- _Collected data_

--- start ---

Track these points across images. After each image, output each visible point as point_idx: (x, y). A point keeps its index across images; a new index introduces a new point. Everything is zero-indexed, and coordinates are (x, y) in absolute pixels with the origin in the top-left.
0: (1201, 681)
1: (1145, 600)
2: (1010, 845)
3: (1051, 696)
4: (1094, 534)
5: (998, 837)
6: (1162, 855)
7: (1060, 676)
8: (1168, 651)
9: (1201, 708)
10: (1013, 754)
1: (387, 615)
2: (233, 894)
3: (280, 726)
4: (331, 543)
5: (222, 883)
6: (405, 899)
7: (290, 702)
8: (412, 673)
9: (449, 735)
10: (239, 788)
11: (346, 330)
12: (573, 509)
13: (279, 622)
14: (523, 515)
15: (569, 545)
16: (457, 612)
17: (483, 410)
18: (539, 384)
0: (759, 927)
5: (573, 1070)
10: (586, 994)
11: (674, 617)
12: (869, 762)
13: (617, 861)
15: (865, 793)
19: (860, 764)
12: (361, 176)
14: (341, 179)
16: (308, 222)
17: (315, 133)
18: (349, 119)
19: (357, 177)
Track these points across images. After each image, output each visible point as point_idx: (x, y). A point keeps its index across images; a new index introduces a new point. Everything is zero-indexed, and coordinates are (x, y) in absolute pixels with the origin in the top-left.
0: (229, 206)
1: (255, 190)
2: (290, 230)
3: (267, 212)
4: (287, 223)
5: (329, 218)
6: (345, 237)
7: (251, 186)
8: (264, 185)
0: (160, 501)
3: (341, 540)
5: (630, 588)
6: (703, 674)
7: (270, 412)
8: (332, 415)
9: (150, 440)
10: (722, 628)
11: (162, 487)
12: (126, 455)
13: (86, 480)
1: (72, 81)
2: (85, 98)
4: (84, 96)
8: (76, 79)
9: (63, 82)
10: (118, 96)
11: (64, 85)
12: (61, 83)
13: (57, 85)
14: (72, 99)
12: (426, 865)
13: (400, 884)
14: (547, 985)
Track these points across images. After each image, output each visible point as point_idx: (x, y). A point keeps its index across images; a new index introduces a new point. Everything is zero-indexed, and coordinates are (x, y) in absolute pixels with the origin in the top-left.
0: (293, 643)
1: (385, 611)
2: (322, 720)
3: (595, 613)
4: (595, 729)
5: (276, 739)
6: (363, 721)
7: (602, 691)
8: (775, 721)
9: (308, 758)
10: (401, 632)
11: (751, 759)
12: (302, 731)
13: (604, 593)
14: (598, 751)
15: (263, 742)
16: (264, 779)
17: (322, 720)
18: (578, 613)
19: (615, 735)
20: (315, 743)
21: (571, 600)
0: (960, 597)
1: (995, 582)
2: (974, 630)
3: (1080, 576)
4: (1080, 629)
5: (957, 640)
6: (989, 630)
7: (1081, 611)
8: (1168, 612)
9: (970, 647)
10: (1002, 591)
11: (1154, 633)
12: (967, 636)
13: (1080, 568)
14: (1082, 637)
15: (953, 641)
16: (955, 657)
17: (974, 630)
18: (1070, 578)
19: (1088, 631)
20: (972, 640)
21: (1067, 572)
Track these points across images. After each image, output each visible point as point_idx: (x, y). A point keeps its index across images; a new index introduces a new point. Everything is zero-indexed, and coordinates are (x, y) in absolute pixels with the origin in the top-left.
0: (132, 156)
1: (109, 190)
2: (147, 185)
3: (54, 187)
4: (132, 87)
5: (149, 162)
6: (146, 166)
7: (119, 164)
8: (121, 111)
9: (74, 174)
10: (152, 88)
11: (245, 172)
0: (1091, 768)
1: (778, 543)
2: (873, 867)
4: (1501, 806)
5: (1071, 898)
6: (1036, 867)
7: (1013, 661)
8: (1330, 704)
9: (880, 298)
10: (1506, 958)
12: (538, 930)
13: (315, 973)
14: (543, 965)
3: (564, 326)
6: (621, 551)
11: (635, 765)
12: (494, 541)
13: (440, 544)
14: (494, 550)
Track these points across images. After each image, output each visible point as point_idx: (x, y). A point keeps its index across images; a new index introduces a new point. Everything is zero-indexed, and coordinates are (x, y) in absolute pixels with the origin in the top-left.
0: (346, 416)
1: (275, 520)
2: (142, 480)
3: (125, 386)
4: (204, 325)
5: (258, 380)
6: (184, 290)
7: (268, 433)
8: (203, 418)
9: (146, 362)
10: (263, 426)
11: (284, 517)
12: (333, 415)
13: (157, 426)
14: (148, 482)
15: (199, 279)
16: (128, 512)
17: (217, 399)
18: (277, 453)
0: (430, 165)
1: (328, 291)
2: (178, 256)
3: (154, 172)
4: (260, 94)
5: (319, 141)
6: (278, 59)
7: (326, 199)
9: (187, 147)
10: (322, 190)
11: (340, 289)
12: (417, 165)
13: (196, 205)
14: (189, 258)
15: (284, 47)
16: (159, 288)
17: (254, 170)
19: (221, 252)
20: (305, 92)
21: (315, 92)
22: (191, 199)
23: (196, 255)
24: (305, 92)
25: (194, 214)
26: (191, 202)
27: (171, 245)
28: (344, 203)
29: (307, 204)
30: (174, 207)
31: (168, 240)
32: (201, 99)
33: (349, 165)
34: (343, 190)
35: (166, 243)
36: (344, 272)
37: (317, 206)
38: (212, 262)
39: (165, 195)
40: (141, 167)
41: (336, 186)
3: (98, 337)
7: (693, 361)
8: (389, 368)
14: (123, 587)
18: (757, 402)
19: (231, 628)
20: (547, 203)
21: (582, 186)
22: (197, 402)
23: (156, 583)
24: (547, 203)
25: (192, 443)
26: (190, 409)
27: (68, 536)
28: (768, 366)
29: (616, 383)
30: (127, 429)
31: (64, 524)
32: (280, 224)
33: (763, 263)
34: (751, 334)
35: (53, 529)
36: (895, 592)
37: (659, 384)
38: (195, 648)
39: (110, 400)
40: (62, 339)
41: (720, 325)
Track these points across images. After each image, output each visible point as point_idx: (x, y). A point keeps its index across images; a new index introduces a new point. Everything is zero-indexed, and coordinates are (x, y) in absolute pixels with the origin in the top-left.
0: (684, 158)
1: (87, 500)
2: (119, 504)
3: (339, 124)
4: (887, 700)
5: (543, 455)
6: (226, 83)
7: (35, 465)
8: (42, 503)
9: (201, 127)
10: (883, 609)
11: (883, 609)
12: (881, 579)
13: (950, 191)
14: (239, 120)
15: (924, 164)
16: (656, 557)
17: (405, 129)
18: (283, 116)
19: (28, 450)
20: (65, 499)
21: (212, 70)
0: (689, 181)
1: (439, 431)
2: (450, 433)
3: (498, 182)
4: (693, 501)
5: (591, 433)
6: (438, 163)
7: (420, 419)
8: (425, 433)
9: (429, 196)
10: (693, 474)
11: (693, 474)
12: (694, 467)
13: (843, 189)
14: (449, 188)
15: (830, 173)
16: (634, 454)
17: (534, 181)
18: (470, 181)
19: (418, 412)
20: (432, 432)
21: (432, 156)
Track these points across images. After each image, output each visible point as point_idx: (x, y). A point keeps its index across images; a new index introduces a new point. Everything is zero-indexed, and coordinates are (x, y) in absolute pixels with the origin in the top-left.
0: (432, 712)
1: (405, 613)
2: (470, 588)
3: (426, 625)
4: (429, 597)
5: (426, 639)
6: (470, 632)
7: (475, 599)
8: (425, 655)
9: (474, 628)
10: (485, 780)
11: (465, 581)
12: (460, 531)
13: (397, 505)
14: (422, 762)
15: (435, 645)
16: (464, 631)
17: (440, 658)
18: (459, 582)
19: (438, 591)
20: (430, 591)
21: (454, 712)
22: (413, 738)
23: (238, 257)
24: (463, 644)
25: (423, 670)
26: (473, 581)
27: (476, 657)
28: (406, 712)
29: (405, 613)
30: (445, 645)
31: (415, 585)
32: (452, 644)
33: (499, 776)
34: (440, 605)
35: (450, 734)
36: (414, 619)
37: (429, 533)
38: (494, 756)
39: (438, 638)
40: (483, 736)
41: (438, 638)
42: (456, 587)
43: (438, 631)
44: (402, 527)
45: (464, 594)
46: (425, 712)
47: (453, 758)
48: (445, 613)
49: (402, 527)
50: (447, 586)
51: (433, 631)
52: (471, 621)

--- end ---

- _Problem requirements_
Please convert the material into a Markdown table with the columns "Row" and "Material line", starting with the line containing "19: (860, 764)" and going on through the line containing "8: (332, 415)". Leave out any blank lines.

- _The completed task_
| Row | Material line |
|---|---|
| 1 | 19: (860, 764) |
| 2 | 12: (361, 176) |
| 3 | 14: (341, 179) |
| 4 | 16: (308, 222) |
| 5 | 17: (315, 133) |
| 6 | 18: (349, 119) |
| 7 | 19: (357, 177) |
| 8 | Track these points across images. After each image, output each visible point as point_idx: (x, y). A point keeps its index across images; a new index introduces a new point. Everything is zero-indexed, and coordinates are (x, y) in absolute pixels with the origin in the top-left. |
| 9 | 0: (229, 206) |
| 10 | 1: (255, 190) |
| 11 | 2: (290, 230) |
| 12 | 3: (267, 212) |
| 13 | 4: (287, 223) |
| 14 | 5: (329, 218) |
| 15 | 6: (345, 237) |
| 16 | 7: (251, 186) |
| 17 | 8: (264, 185) |
| 18 | 0: (160, 501) |
| 19 | 3: (341, 540) |
| 20 | 5: (630, 588) |
| 21 | 6: (703, 674) |
| 22 | 7: (270, 412) |
| 23 | 8: (332, 415) |